%%
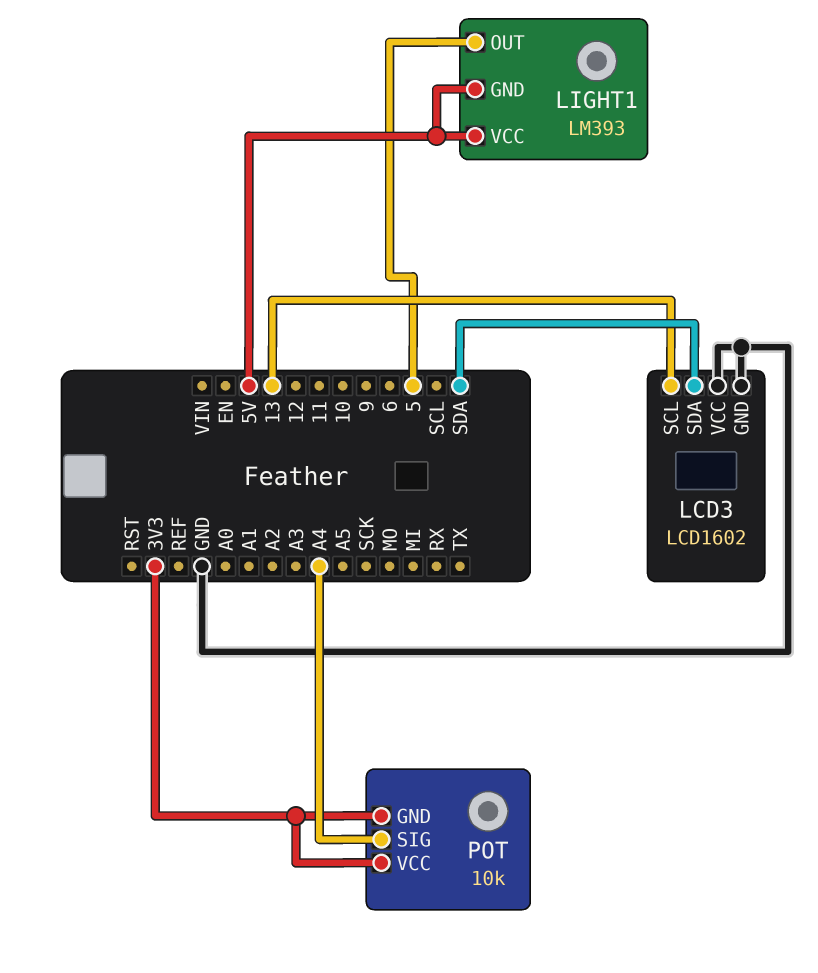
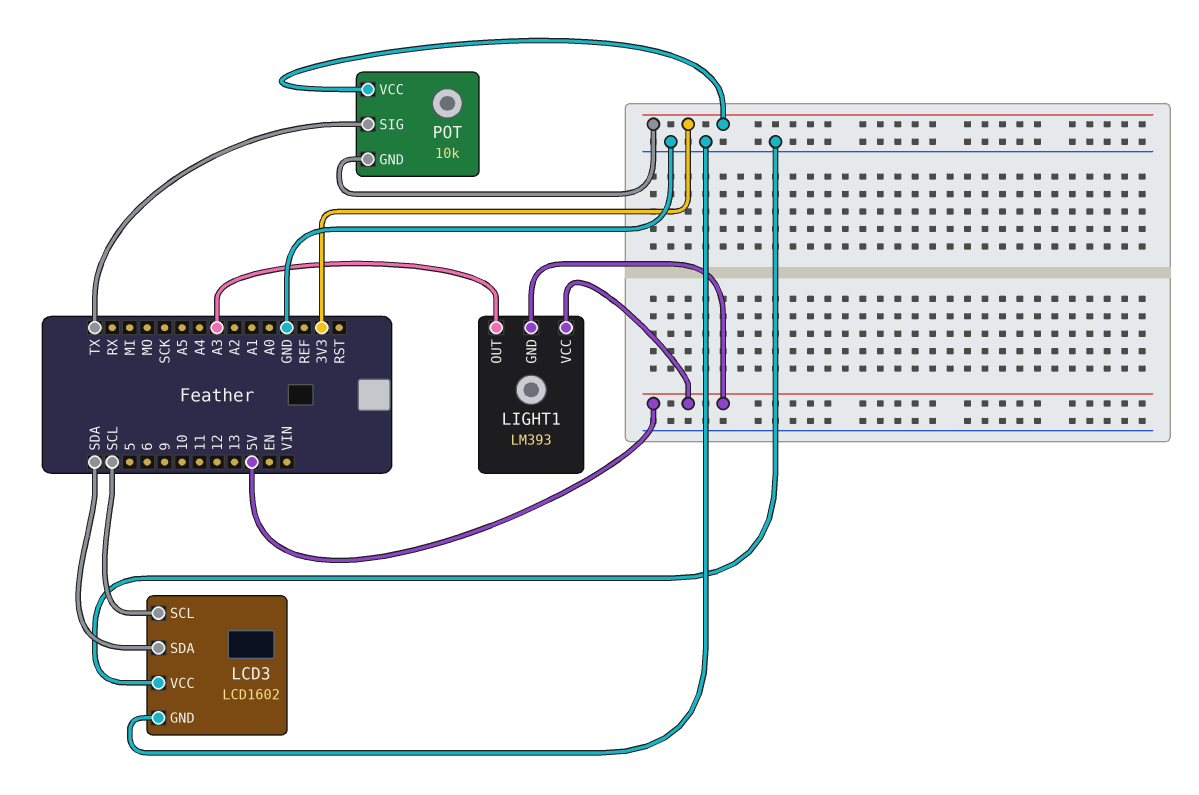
LCD3 pin SCL: 13 -> SCL
LIGHT1 pin OUT: 5 -> A3
POT pin SIG: A4 -> TX

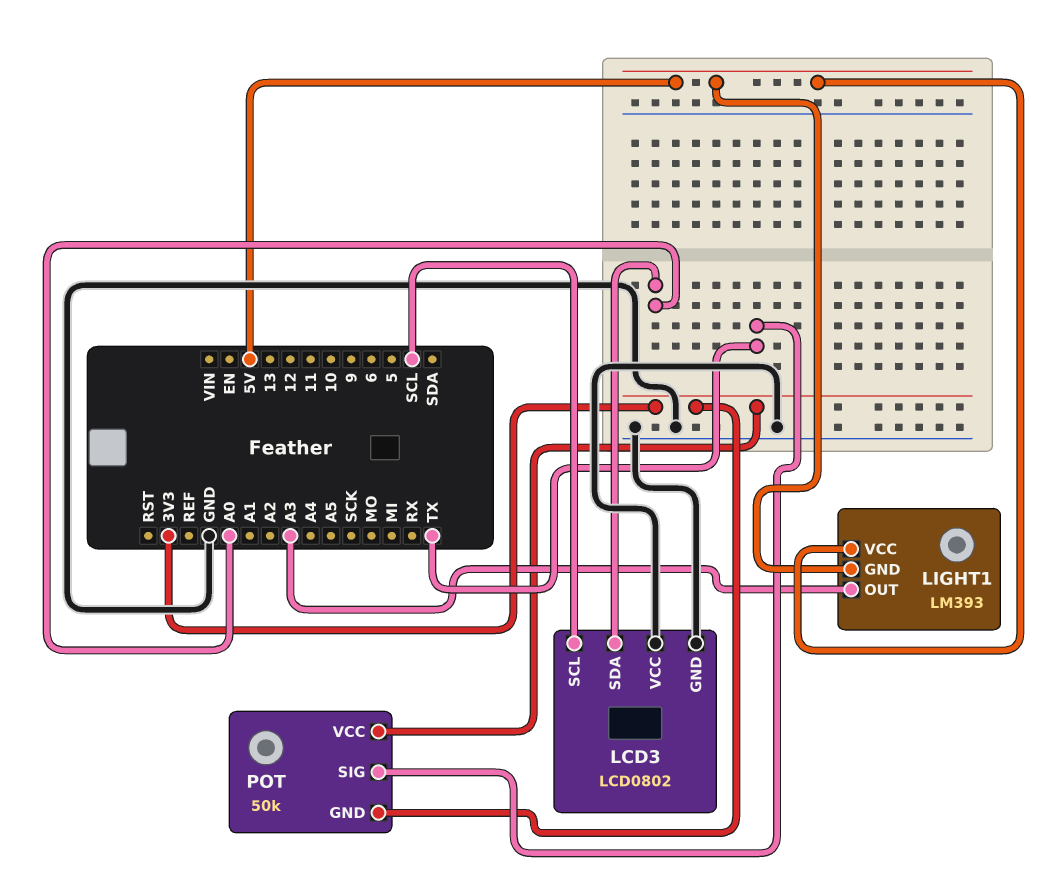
LCD3: LCD1602 -> LCD0802
LCD3 pin SDA: SDA -> A0
POT: 10k -> 50k

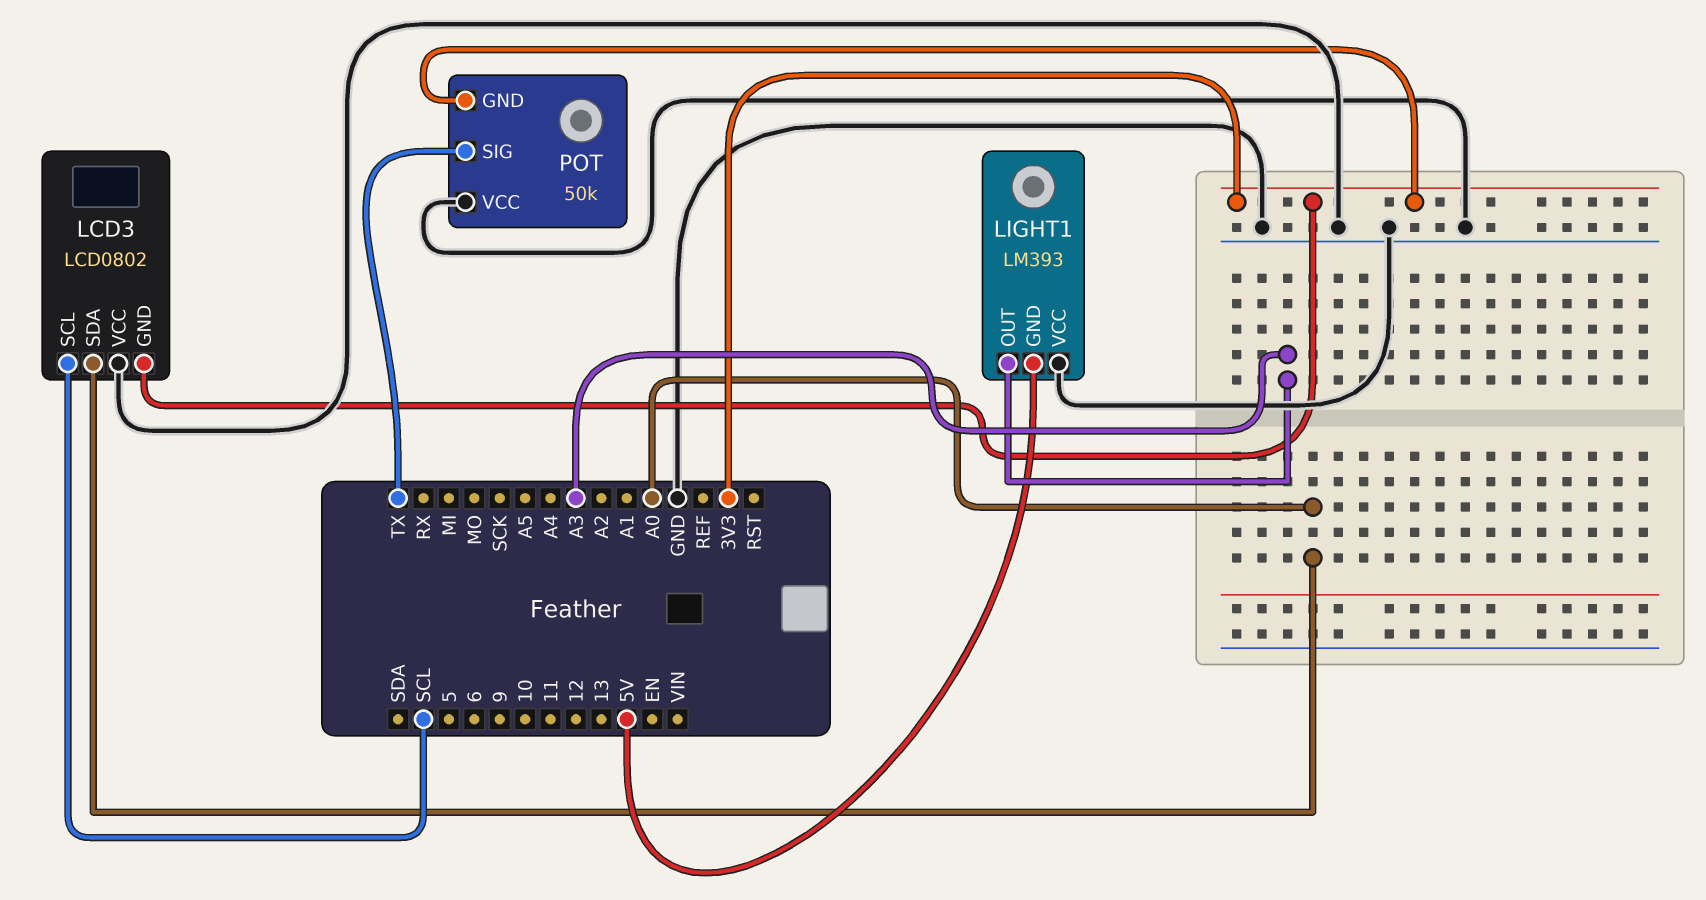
LCD3 pin GND: GND -> 3V3
LIGHT1 pin VCC: 5V -> GND
POT pin VCC: 3V3 -> GND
%%
■ **Description of the task**
Give the entries again exactly, but skip every image.

■ **Completed exercise**
LCD3 pin SCL: 13 -> SCL
LIGHT1 pin OUT: 5 -> A3
POT pin SIG: A4 -> TX

LCD3: LCD1602 -> LCD0802
LCD3 pin SDA: SDA -> A0
POT: 10k -> 50k

LCD3 pin GND: GND -> 3V3
LIGHT1 pin VCC: 5V -> GND
POT pin VCC: 3V3 -> GND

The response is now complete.